# START OF Records supplied

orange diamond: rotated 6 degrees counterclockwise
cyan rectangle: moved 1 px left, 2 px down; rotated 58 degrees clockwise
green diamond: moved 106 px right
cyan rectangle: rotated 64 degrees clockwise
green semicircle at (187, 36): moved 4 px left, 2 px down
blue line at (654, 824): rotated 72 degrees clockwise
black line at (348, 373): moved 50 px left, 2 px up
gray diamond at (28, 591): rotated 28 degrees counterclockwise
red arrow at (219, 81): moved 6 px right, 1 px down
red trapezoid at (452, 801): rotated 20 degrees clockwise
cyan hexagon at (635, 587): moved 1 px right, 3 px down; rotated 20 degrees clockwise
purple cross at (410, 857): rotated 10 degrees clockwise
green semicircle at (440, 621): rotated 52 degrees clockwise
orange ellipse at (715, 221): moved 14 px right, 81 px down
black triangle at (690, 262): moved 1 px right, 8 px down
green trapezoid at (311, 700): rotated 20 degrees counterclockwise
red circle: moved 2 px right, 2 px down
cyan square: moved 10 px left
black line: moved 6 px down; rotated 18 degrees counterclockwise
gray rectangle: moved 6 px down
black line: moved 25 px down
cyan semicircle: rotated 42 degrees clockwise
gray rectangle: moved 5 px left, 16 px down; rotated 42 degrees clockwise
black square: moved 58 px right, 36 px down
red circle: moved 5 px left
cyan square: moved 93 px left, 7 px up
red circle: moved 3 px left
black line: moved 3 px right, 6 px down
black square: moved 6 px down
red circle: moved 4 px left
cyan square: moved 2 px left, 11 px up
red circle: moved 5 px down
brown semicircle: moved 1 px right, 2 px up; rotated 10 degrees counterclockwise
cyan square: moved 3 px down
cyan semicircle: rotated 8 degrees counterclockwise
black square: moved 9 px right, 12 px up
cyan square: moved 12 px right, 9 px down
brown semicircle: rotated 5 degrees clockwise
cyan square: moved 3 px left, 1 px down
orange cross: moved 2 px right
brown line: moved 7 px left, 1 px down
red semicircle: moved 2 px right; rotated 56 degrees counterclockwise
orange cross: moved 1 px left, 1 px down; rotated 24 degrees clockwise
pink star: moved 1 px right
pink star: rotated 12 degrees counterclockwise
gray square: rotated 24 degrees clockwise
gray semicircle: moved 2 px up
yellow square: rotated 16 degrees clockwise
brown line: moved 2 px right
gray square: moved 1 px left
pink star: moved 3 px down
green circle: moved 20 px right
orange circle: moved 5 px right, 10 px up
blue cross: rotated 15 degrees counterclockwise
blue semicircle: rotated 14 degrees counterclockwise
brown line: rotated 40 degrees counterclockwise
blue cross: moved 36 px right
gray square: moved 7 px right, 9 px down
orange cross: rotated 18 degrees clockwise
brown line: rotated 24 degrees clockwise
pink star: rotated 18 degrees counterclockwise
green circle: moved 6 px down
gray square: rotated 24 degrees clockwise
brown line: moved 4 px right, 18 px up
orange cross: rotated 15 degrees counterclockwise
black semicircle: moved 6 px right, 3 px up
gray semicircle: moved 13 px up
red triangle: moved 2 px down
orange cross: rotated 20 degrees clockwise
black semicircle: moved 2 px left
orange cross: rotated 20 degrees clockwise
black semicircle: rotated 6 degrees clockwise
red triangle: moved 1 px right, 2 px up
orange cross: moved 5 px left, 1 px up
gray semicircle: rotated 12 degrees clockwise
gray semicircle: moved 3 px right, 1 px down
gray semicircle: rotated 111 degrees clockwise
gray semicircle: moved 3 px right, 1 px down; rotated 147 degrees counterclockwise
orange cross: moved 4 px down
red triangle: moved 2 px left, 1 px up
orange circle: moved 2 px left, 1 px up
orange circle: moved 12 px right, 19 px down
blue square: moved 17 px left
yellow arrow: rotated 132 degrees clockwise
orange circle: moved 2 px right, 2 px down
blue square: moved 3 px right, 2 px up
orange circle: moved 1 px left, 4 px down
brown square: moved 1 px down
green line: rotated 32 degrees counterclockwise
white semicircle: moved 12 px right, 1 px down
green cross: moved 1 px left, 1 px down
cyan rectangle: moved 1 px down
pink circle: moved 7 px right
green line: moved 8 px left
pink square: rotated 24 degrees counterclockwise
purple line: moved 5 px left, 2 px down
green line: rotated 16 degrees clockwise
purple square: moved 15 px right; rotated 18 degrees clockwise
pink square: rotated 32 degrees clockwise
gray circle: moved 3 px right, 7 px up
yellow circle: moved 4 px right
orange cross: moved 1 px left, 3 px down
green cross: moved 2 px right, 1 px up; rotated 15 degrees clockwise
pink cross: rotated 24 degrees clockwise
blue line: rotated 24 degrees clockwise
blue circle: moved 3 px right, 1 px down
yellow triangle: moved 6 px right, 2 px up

# END OF Records supplied

Copy the records word for word, from the opening line through the line that contains "green trapezoid at", including both of those lines.

orange diamond: rotated 6 degrees counterclockwise
cyan rectangle: moved 1 px left, 2 px down; rotated 58 degrees clockwise
green diamond: moved 106 px right
cyan rectangle: rotated 64 degrees clockwise
green semicircle at (187, 36): moved 4 px left, 2 px down
blue line at (654, 824): rotated 72 degrees clockwise
black line at (348, 373): moved 50 px left, 2 px up
gray diamond at (28, 591): rotated 28 degrees counterclockwise
red arrow at (219, 81): moved 6 px right, 1 px down
red trapezoid at (452, 801): rotated 20 degrees clockwise
cyan hexagon at (635, 587): moved 1 px right, 3 px down; rotated 20 degrees clockwise
purple cross at (410, 857): rotated 10 degrees clockwise
green semicircle at (440, 621): rotated 52 degrees clockwise
orange ellipse at (715, 221): moved 14 px right, 81 px down
black triangle at (690, 262): moved 1 px right, 8 px down
green trapezoid at (311, 700): rotated 20 degrees counterclockwise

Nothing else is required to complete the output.